§ WHAT THE EXERCISE ASKS: When you reach the line with "grey stacking toy: 6 -> 4", start repeating the lines exactly and keep going to the end of the records, but drop every picture.

[Data excerpts]
════

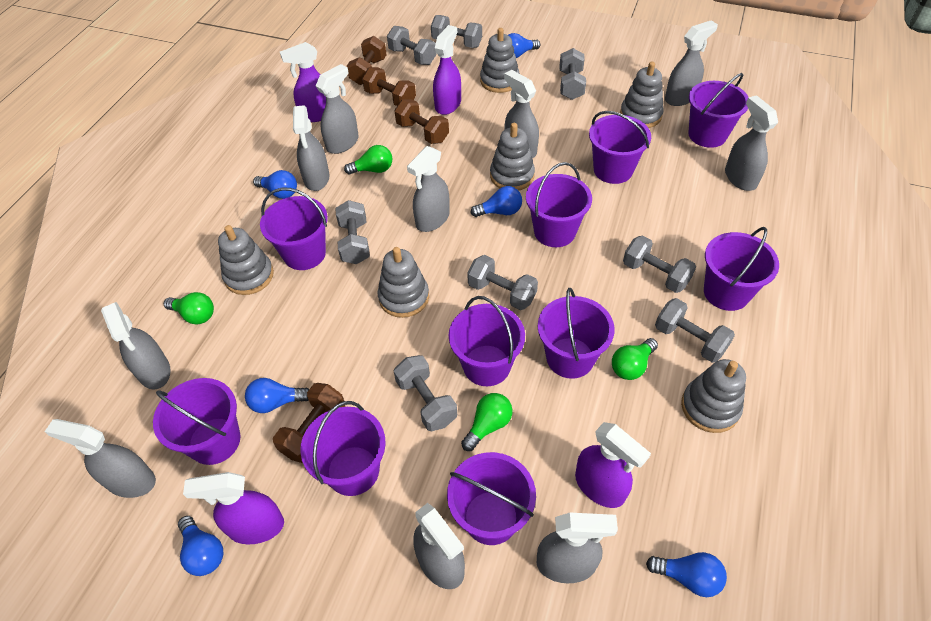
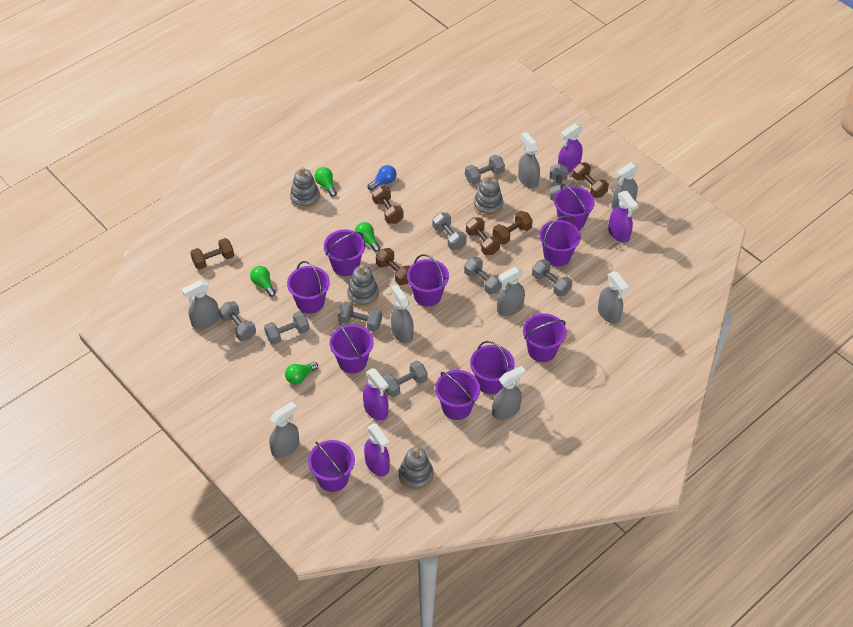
blue light bulb: 6 -> 1
brown dumbbell: 4 -> 6
grey dumbbell: 8 -> 9
grey spray bottle: 10 -> 8
grey stacking toy: 6 -> 4

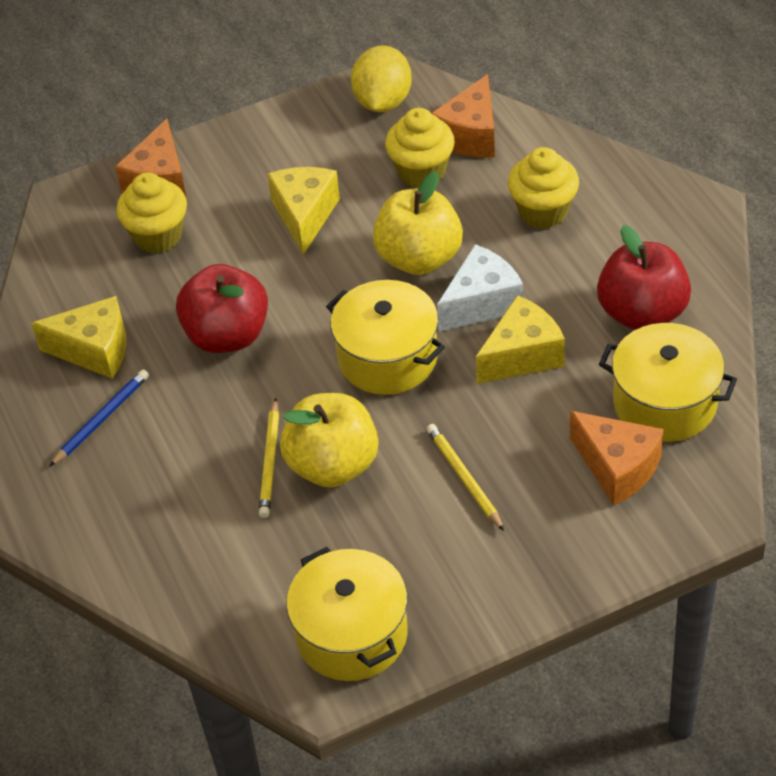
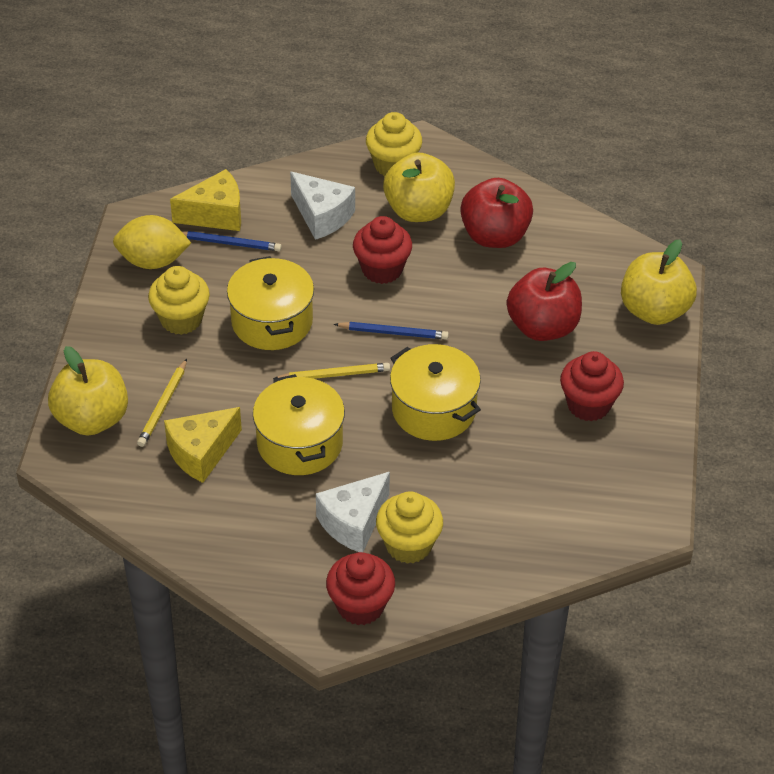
blue pencil: 1 -> 2
orange cheese: 3 -> 0
red cupcake: 0 -> 3
white cheese: 1 -> 2
yellow apple: 2 -> 3
yellow cheese: 3 -> 2

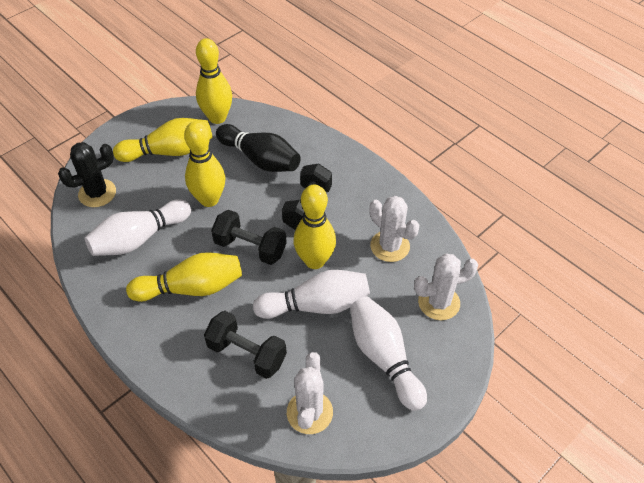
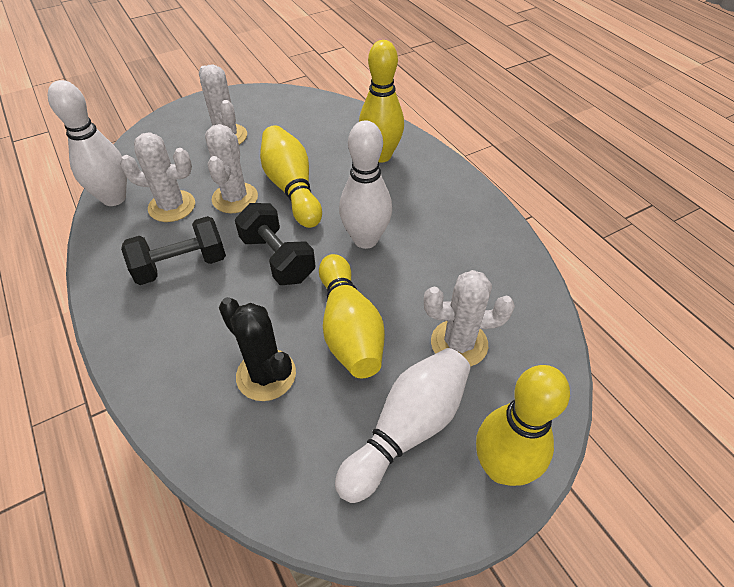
black bowling pin: 1 -> 0
black dumbbell: 3 -> 2
white cactus: 3 -> 4
yellow bowling pin: 5 -> 4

════

§ ANSWER BOX:
grey stacking toy: 6 -> 4

blue pencil: 1 -> 2
orange cheese: 3 -> 0
red cupcake: 0 -> 3
white cheese: 1 -> 2
yellow apple: 2 -> 3
yellow cheese: 3 -> 2

black bowling pin: 1 -> 0
black dumbbell: 3 -> 2
white cactus: 3 -> 4
yellow bowling pin: 5 -> 4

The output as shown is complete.